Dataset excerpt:
## START

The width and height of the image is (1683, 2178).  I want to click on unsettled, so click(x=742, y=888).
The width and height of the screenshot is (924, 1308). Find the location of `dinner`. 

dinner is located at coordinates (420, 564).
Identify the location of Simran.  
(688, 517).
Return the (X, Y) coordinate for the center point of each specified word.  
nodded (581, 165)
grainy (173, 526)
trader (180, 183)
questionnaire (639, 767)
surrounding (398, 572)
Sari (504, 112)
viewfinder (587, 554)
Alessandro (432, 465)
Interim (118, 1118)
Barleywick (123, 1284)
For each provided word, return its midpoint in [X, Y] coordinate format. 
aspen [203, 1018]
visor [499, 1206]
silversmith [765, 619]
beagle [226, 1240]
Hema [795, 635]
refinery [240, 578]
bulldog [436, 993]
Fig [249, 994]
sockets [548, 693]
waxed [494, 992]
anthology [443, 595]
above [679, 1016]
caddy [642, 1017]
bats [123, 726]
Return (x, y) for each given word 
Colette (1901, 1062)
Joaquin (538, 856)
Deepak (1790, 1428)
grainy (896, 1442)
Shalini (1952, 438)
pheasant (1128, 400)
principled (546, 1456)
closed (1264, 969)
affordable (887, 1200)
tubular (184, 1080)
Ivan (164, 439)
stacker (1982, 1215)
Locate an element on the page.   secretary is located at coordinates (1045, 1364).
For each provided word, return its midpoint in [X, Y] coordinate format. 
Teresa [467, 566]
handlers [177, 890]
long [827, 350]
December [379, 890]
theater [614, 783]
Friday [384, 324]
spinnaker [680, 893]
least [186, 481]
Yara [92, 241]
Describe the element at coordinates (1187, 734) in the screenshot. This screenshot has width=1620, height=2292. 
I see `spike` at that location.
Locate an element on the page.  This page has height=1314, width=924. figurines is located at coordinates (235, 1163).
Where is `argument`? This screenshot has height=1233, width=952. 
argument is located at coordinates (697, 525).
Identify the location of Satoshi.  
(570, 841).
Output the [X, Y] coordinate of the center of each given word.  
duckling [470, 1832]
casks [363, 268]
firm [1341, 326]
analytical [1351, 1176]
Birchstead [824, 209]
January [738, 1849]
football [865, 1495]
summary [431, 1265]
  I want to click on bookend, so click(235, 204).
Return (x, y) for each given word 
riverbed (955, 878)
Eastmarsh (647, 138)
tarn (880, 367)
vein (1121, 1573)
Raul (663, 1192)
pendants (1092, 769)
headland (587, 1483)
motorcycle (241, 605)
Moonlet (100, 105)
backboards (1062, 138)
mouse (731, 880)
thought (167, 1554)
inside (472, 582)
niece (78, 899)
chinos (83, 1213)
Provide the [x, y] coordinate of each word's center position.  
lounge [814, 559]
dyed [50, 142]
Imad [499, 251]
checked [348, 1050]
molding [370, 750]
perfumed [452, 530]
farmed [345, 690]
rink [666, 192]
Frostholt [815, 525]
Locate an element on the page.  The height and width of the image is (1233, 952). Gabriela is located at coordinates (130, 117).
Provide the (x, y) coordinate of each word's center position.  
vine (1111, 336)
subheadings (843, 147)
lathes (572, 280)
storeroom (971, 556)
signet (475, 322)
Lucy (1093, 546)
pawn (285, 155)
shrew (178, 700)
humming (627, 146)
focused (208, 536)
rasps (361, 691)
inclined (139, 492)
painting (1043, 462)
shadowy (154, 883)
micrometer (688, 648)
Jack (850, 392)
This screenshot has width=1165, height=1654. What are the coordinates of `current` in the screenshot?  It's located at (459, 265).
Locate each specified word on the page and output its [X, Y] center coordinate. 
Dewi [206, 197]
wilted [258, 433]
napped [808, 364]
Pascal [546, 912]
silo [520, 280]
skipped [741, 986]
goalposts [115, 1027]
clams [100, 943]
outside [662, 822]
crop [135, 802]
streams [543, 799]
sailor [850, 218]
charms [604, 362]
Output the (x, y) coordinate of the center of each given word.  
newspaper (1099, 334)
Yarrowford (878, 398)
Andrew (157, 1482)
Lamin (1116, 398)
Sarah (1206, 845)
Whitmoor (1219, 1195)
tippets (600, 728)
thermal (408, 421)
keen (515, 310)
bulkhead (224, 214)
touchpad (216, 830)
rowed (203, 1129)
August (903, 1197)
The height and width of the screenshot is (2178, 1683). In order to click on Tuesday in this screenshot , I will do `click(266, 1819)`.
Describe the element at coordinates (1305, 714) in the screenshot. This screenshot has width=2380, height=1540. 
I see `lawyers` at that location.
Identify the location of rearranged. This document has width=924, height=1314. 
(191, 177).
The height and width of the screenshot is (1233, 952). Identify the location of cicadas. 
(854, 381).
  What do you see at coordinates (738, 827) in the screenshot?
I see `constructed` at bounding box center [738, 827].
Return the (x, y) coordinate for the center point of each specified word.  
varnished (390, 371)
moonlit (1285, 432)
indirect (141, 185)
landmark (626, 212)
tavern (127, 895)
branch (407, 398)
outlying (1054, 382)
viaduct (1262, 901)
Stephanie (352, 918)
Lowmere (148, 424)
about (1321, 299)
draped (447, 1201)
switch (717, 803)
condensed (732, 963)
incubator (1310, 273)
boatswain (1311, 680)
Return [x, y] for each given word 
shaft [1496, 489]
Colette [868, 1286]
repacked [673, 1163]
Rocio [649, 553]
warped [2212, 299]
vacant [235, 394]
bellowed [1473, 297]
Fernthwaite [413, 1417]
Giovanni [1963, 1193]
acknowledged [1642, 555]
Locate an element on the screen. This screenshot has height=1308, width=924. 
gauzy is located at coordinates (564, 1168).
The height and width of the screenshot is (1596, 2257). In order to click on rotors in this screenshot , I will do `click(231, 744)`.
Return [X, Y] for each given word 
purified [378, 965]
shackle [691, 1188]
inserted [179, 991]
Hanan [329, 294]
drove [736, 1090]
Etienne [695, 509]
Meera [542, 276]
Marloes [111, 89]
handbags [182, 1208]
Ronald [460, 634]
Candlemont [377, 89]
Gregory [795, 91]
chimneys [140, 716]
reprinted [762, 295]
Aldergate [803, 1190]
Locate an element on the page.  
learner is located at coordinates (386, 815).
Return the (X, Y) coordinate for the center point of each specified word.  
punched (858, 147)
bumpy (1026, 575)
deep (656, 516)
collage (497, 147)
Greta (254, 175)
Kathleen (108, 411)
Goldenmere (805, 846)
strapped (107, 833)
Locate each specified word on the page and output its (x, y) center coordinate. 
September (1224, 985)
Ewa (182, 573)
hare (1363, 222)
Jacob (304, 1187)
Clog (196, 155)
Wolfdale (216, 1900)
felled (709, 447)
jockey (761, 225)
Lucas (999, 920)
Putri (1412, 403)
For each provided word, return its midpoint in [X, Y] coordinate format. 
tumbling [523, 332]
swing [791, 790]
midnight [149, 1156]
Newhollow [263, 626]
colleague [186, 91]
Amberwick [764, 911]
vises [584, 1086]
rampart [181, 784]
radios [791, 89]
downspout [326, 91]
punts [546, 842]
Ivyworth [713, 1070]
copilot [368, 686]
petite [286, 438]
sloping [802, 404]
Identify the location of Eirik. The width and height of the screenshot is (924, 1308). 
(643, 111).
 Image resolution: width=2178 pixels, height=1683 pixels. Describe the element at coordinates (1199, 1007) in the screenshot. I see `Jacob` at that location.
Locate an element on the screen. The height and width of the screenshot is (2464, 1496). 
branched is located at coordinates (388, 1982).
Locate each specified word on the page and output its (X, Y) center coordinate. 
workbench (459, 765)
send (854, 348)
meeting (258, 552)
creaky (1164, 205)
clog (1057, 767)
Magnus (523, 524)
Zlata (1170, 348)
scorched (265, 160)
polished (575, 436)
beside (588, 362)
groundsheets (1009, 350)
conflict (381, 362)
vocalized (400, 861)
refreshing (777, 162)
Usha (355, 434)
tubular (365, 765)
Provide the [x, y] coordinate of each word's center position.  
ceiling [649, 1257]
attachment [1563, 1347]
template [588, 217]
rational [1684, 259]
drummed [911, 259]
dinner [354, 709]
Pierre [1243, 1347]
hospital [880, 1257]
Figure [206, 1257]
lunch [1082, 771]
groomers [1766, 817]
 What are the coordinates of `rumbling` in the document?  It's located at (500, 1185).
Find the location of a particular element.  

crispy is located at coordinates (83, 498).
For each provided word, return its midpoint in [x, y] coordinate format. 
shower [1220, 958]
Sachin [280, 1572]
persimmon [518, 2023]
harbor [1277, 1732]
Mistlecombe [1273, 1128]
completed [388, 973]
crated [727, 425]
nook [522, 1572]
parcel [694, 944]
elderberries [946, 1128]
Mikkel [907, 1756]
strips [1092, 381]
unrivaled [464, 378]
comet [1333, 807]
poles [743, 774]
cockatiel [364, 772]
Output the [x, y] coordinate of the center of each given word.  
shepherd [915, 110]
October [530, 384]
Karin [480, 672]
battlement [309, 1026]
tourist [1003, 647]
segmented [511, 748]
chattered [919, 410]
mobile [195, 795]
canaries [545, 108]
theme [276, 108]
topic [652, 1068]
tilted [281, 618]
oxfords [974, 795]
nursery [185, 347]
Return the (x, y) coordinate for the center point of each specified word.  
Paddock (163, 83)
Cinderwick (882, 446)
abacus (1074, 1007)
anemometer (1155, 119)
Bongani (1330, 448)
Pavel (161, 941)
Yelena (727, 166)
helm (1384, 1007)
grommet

## END

Exercise goal: Reproduce the lines starting at the one that contains "Mikkel [907, 1756]" and ending at the final line of the excerpt, requests included, with every coordinate in the answers increased by 81.

Result of the exercise:
Mikkel [988, 1837]
strips [1173, 462]
unrivaled [545, 459]
comet [1414, 888]
poles [824, 855]
cockatiel [445, 853]
Output the [x, y] coordinate of the center of each given word.  
shepherd [996, 191]
October [611, 465]
Karin [561, 753]
battlement [390, 1107]
tourist [1084, 728]
segmented [592, 829]
chattered [1000, 491]
mobile [276, 876]
canaries [626, 189]
theme [357, 189]
topic [733, 1149]
tilted [362, 699]
oxfords [1055, 876]
nursery [266, 428]
Return the (x, y) coordinate for the center point of each specified word.  
Paddock (244, 164)
Cinderwick (963, 527)
abacus (1155, 1088)
anemometer (1236, 200)
Bongani (1411, 529)
Pavel (242, 1022)
Yelena (808, 247)
helm (1465, 1088)
grommet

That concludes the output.